■ Exercise prompt:
Every entry below should be reproduced exactly; no picture is to be included.

■ Revision tracking records:
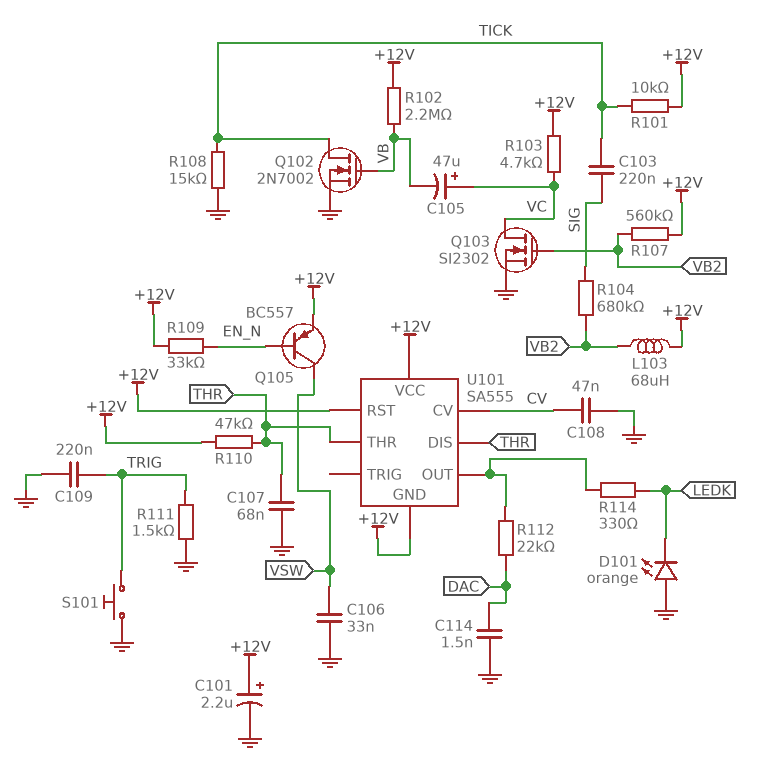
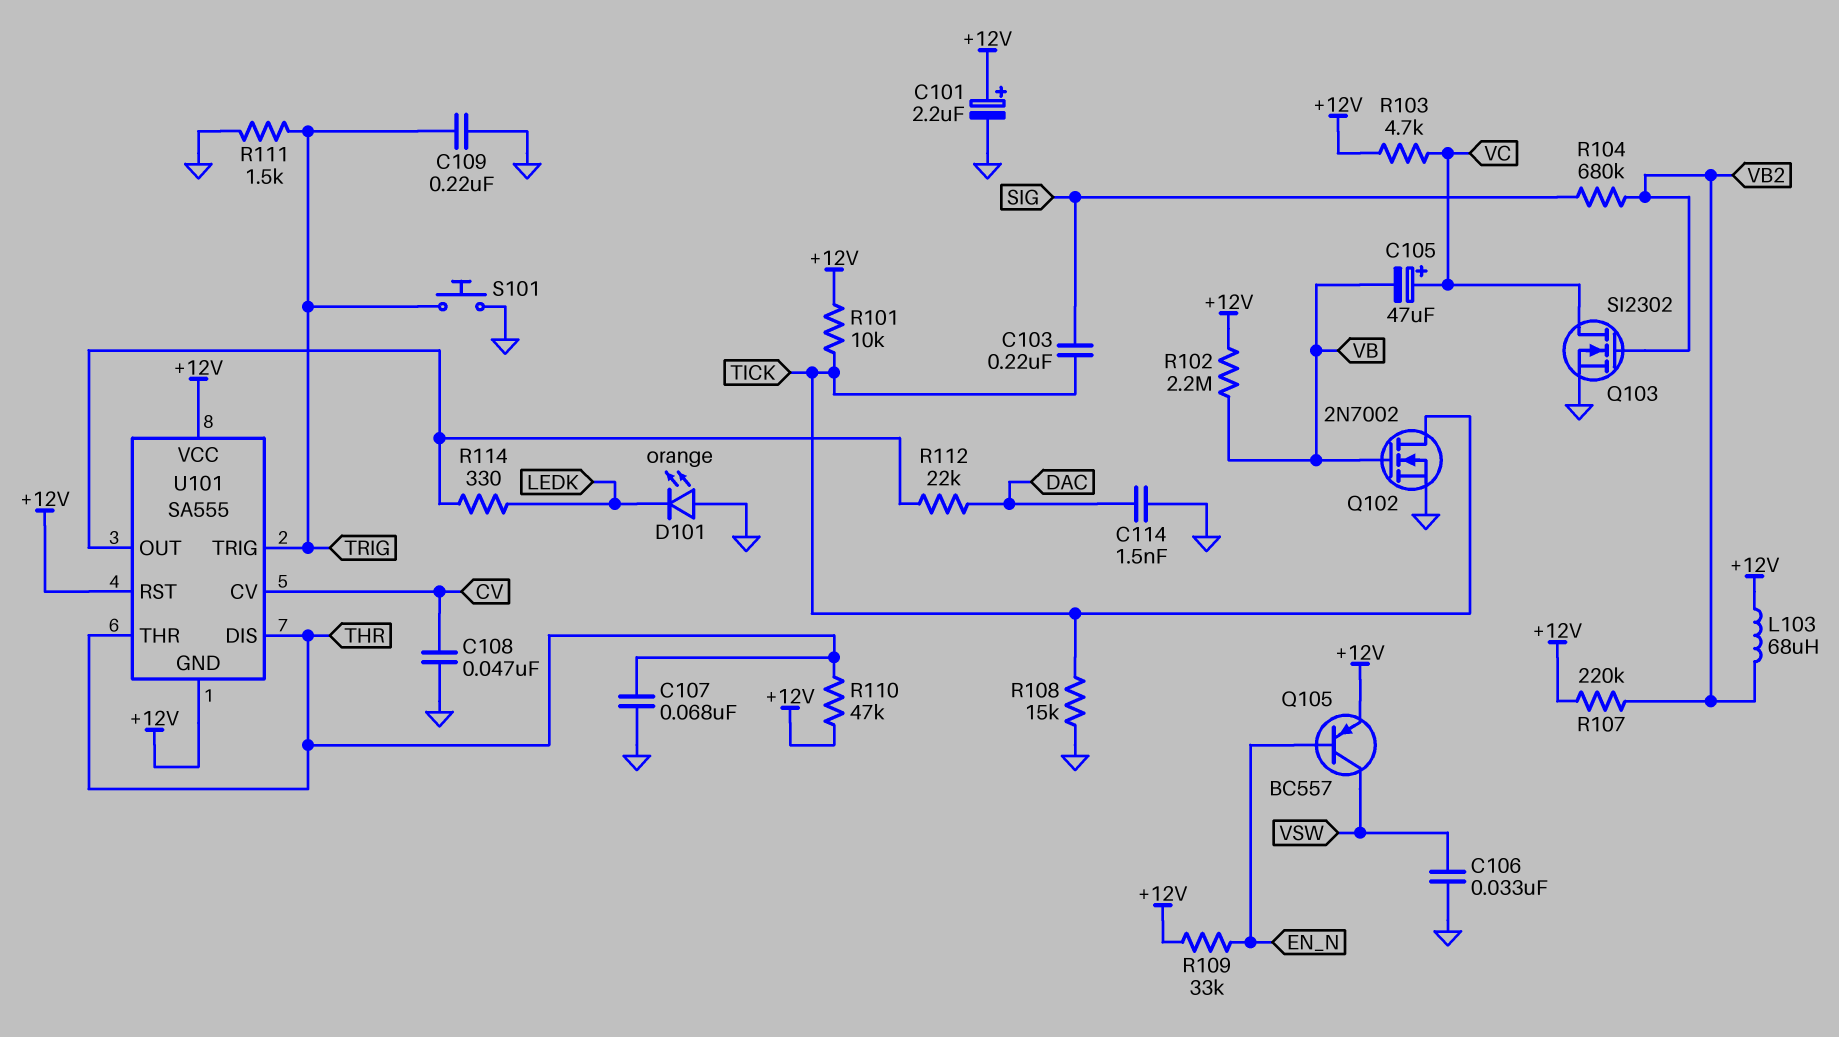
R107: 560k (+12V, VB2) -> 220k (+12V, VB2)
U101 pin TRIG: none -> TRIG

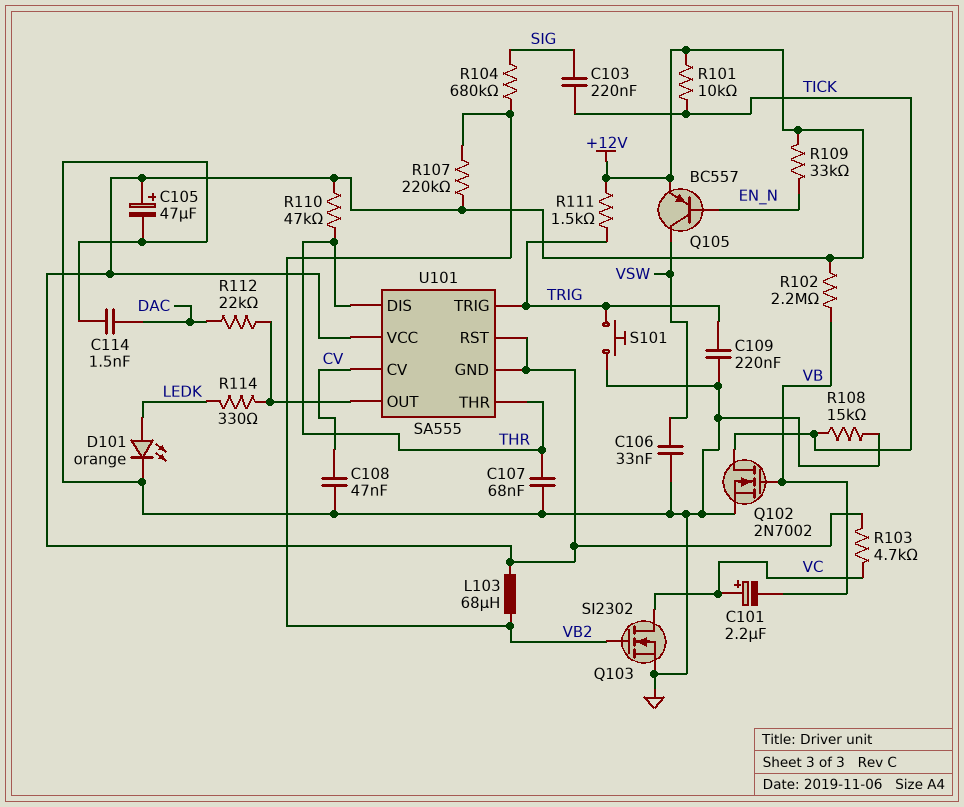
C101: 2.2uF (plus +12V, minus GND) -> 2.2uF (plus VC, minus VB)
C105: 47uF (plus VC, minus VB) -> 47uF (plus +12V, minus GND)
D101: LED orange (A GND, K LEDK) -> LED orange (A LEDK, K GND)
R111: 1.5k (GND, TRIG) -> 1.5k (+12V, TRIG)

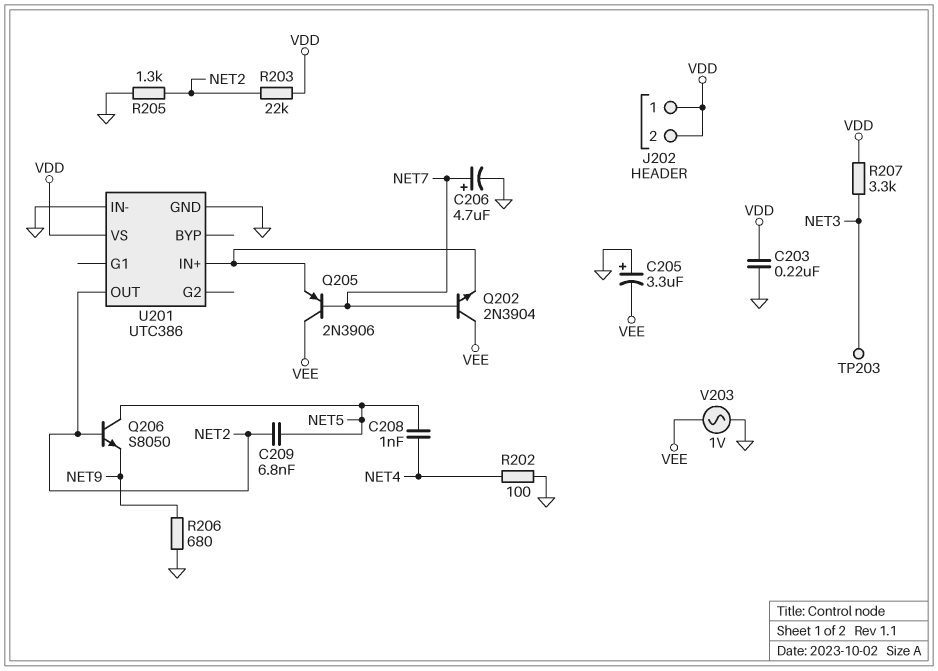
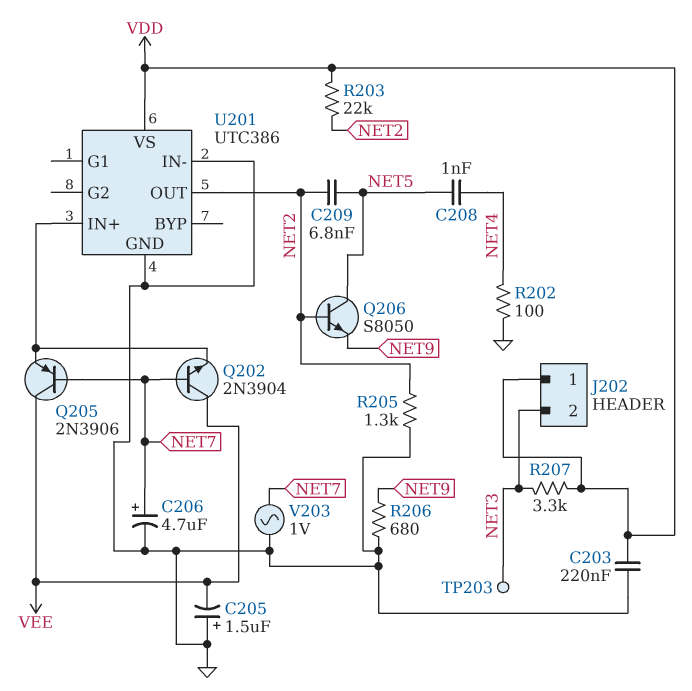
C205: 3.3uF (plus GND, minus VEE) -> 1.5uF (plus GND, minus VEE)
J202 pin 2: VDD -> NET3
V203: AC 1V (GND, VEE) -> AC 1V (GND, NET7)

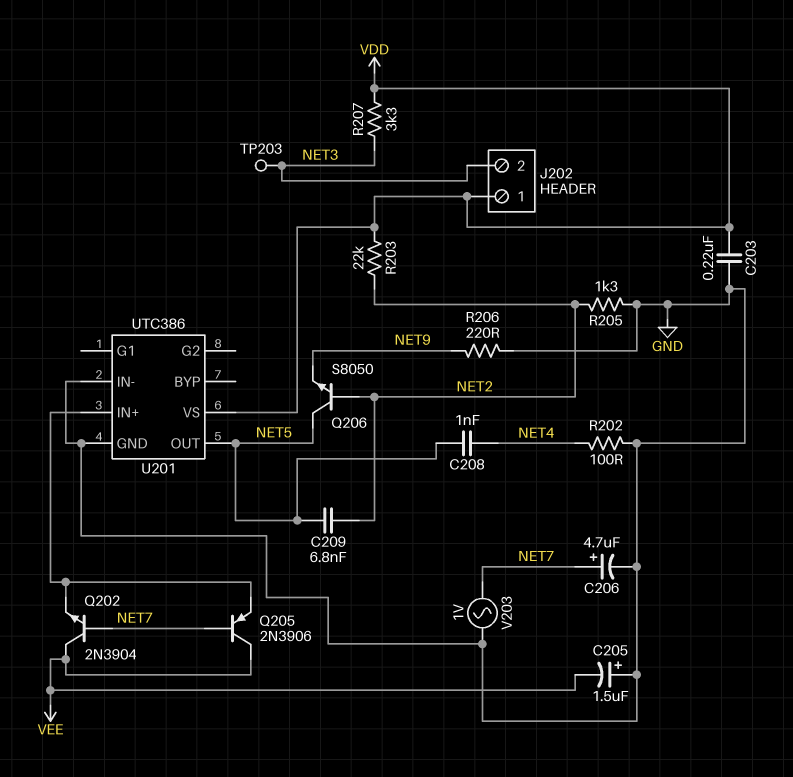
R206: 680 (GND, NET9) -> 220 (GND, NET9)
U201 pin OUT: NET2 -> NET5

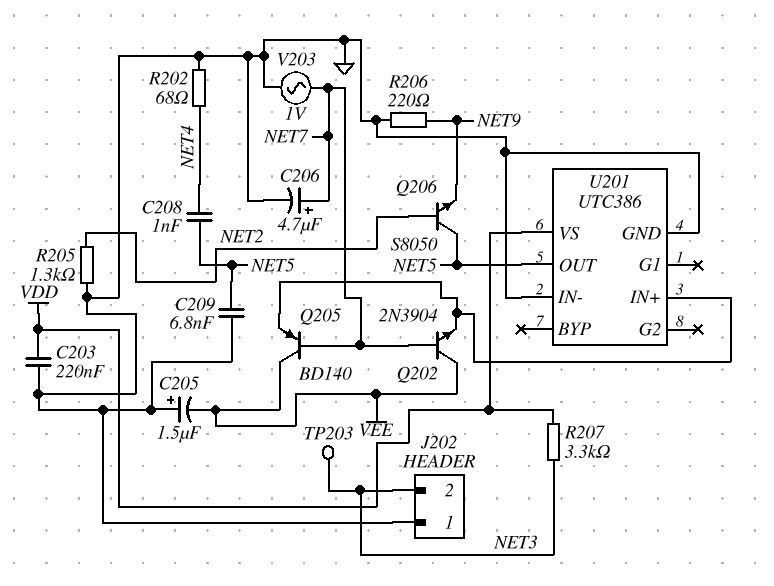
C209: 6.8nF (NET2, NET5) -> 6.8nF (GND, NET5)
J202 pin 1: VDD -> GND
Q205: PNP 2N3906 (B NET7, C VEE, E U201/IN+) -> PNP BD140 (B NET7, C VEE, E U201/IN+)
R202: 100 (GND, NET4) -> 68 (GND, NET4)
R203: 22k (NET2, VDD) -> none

■ Written solution:
R107: 560k (+12V, VB2) -> 220k (+12V, VB2)
U101 pin TRIG: none -> TRIG

C101: 2.2uF (plus +12V, minus GND) -> 2.2uF (plus VC, minus VB)
C105: 47uF (plus VC, minus VB) -> 47uF (plus +12V, minus GND)
D101: LED orange (A GND, K LEDK) -> LED orange (A LEDK, K GND)
R111: 1.5k (GND, TRIG) -> 1.5k (+12V, TRIG)

C205: 3.3uF (plus GND, minus VEE) -> 1.5uF (plus GND, minus VEE)
J202 pin 2: VDD -> NET3
V203: AC 1V (GND, VEE) -> AC 1V (GND, NET7)

R206: 680 (GND, NET9) -> 220 (GND, NET9)
U201 pin OUT: NET2 -> NET5

C209: 6.8nF (NET2, NET5) -> 6.8nF (GND, NET5)
J202 pin 1: VDD -> GND
Q205: PNP 2N3906 (B NET7, C VEE, E U201/IN+) -> PNP BD140 (B NET7, C VEE, E U201/IN+)
R202: 100 (GND, NET4) -> 68 (GND, NET4)
R203: 22k (NET2, VDD) -> none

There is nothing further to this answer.